■ Work instructions ■
Return nothing but the lines from the one with "red cross: (24, 131) -> (83, 190), moved" through the one with "blue cross: (149, 200)" in the data below, word for word and without pictures.

■ Dataset ■
========

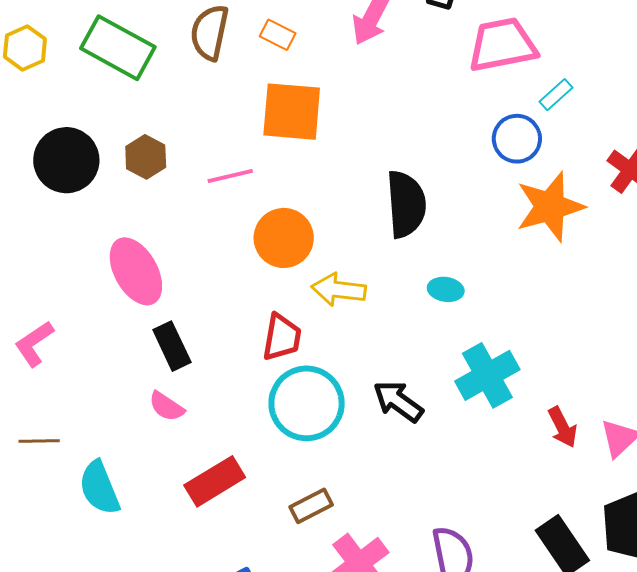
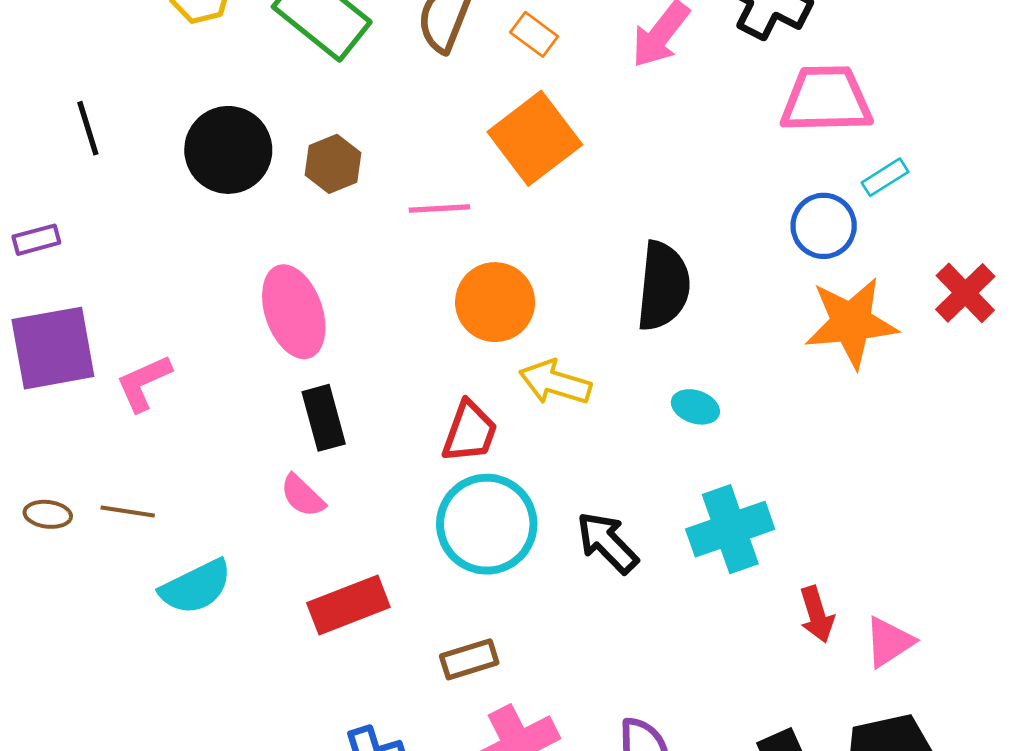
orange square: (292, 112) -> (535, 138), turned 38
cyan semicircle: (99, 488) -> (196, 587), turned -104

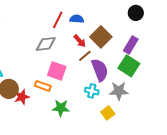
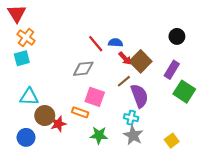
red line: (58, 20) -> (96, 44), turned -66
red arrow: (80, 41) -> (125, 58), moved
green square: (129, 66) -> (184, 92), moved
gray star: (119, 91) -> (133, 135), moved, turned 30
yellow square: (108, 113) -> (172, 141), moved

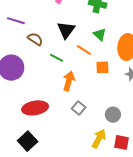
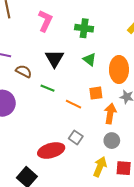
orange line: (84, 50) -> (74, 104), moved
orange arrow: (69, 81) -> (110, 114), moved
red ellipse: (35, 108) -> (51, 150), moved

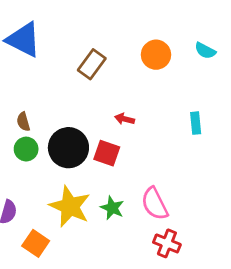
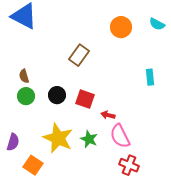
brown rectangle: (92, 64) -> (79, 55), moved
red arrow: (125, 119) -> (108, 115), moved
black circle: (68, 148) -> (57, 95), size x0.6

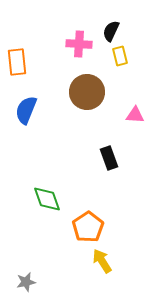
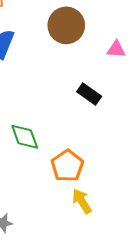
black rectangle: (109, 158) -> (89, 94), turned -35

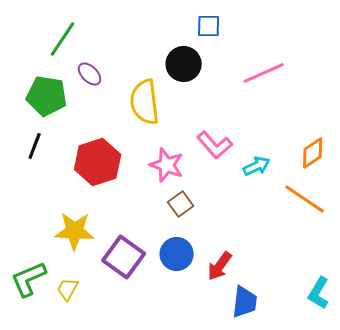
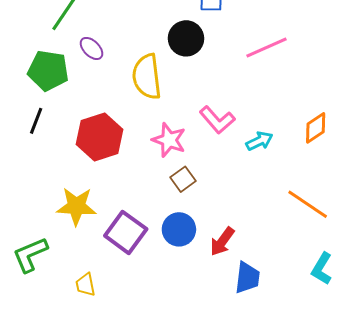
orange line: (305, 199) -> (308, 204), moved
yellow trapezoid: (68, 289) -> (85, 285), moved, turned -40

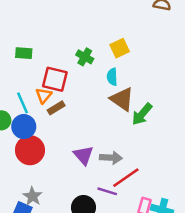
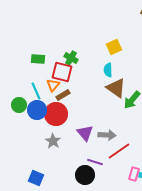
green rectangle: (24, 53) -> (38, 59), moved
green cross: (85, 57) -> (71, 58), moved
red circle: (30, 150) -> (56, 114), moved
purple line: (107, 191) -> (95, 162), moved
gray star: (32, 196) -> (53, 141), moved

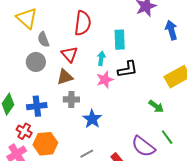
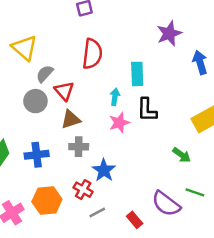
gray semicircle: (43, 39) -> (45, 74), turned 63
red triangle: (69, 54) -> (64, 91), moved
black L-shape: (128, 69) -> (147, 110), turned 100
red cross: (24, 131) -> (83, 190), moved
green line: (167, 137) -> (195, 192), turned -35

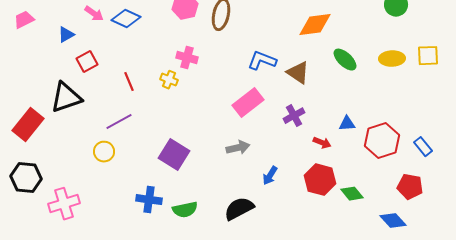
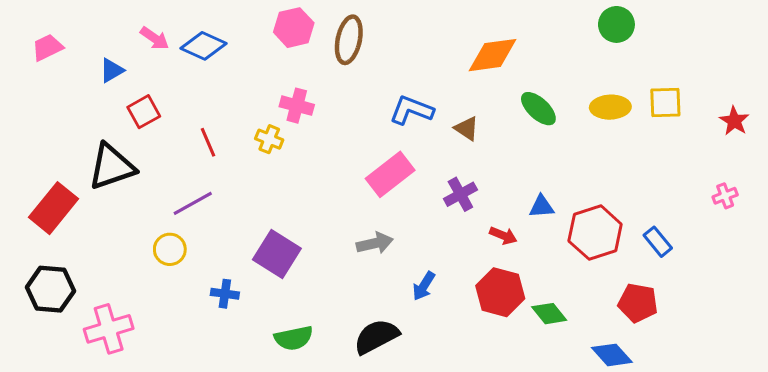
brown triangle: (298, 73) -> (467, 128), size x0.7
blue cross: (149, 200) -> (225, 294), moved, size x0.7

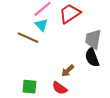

========

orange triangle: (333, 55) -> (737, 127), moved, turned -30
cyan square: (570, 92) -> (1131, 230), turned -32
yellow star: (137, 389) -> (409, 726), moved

========

■ Task output ■
red cross: (24, 131) -> (83, 190), moved
green line: (167, 137) -> (195, 192), turned -35

brown triangle: (298, 73) -> (467, 128), size x0.7
blue cross: (149, 200) -> (225, 294), moved, size x0.7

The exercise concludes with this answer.